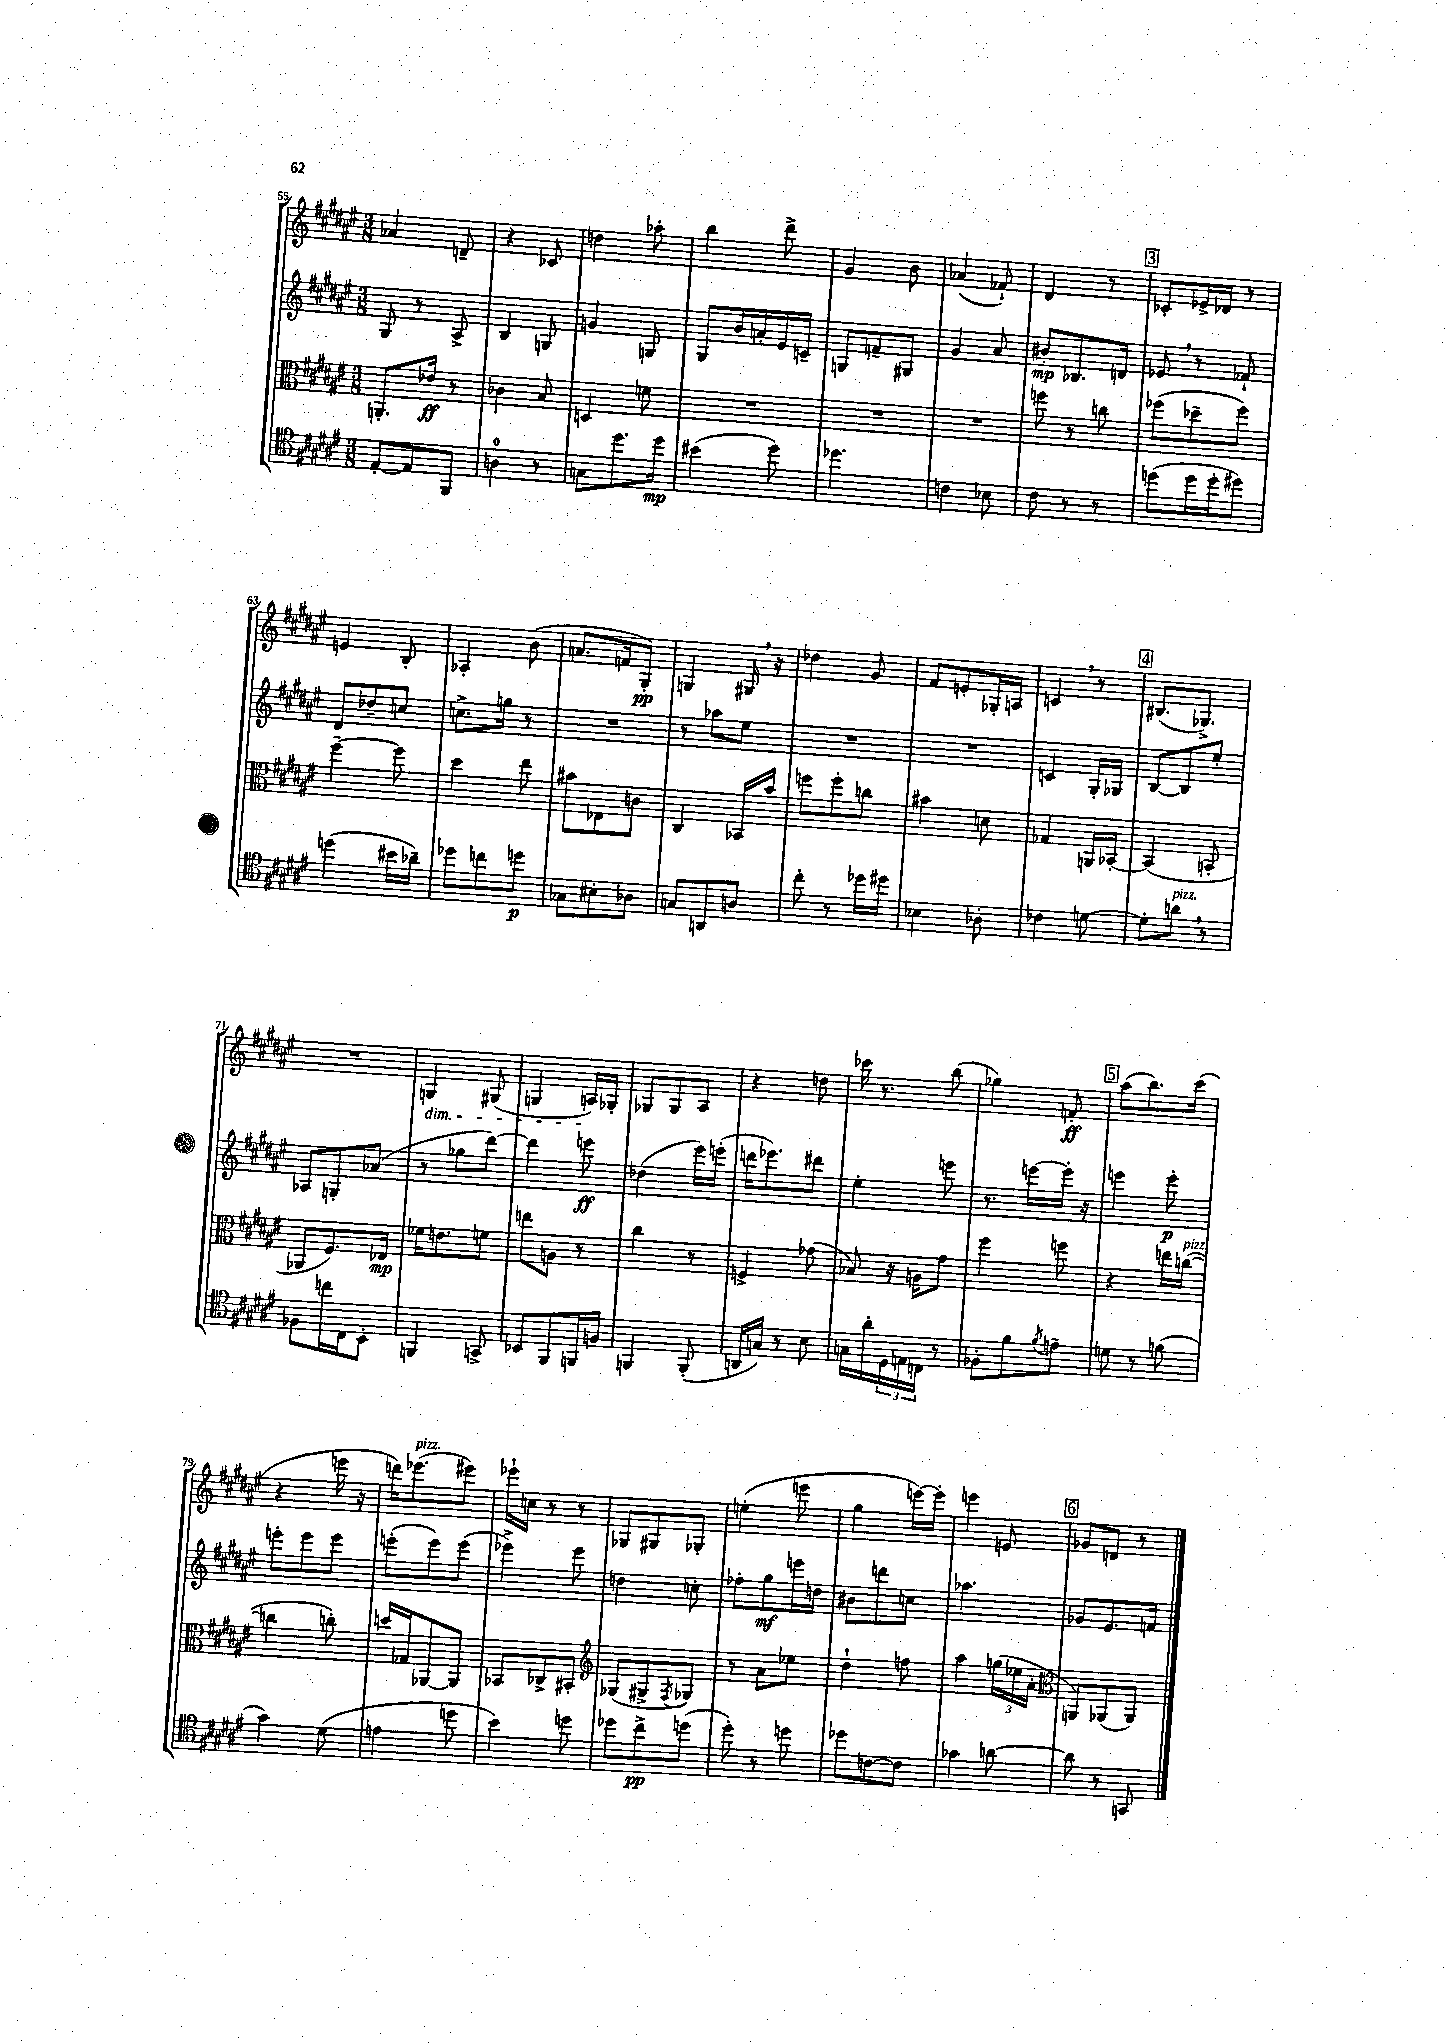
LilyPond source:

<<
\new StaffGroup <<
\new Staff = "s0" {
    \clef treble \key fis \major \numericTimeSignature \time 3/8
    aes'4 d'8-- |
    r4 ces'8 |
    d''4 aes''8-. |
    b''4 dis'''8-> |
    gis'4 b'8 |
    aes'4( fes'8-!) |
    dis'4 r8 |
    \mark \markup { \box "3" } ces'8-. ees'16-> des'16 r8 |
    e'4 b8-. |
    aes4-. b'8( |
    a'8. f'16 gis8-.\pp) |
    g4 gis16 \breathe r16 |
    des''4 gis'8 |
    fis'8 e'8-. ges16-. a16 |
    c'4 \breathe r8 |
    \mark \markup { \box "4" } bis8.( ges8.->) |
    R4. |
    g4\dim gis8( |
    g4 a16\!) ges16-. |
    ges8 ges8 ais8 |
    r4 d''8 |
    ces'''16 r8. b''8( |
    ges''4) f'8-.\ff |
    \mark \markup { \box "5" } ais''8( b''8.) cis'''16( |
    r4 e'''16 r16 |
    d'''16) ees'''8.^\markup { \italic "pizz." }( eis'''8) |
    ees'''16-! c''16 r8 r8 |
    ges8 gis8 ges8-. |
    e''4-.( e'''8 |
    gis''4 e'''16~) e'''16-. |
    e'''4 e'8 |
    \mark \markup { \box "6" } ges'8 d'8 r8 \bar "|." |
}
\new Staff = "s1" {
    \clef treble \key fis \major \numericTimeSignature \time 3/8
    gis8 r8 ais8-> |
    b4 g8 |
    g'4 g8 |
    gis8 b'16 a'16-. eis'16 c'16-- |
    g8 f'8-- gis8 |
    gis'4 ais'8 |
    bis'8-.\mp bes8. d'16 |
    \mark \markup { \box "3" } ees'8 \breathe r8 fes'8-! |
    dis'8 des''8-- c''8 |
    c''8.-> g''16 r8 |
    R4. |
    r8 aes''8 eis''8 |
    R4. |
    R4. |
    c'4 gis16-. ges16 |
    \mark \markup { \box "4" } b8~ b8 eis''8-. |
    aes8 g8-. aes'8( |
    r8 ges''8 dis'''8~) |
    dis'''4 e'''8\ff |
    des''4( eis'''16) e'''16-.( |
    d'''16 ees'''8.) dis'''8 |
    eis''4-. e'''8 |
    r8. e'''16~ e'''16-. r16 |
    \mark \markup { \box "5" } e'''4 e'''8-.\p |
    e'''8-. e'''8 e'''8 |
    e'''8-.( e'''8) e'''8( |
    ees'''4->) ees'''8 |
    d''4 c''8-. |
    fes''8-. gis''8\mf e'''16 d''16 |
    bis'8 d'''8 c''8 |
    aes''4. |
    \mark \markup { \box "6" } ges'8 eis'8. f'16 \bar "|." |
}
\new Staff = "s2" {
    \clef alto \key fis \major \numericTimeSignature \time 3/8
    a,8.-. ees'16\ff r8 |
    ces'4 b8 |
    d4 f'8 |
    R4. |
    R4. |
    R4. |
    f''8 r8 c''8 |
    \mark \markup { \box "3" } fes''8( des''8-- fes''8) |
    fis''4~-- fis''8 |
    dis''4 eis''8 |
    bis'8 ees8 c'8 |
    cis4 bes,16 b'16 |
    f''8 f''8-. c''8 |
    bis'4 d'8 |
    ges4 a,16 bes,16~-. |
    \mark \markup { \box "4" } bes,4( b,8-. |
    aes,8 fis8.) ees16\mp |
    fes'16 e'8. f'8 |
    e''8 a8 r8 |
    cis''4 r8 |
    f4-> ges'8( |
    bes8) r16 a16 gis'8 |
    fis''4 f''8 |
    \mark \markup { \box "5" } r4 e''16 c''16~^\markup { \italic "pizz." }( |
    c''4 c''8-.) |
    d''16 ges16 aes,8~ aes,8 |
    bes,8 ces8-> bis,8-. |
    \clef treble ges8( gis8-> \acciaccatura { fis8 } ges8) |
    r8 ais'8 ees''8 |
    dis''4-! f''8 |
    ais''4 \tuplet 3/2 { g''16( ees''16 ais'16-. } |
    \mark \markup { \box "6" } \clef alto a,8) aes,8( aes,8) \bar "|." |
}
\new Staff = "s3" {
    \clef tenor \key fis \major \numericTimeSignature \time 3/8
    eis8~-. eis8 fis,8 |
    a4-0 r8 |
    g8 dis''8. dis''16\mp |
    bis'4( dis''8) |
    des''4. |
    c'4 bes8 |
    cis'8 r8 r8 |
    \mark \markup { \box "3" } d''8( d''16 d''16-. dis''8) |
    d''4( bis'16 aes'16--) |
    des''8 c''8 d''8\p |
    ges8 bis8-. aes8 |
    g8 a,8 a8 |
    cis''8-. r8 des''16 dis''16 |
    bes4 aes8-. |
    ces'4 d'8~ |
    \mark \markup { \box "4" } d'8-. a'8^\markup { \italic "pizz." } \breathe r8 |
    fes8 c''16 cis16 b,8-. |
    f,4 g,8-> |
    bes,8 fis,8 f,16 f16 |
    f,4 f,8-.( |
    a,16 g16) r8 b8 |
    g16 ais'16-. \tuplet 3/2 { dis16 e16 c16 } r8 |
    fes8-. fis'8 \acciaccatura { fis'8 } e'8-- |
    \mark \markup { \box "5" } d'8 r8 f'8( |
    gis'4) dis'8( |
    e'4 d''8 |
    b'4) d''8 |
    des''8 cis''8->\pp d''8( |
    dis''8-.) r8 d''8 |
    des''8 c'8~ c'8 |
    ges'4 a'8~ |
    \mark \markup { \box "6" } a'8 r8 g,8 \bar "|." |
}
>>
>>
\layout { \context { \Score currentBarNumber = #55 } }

________

WRITTEN PROBLEM: Return each line from the entries above that contains the string "clef", copying every such line in full.

PROBLEM SOLUTION:
    \clef treble \key fis \major \numericTimeSignature \time 3/8
    \clef treble \key fis \major \numericTimeSignature \time 3/8
    \clef alto \key fis \major \numericTimeSignature \time 3/8
    \clef treble ges8( gis8-> \acciaccatura { fis8 } ges8) |
    \mark \markup { \box "6" } \clef alto a,8) aes,8( aes,8) \bar "|." |
    \clef tenor \key fis \major \numericTimeSignature \time 3/8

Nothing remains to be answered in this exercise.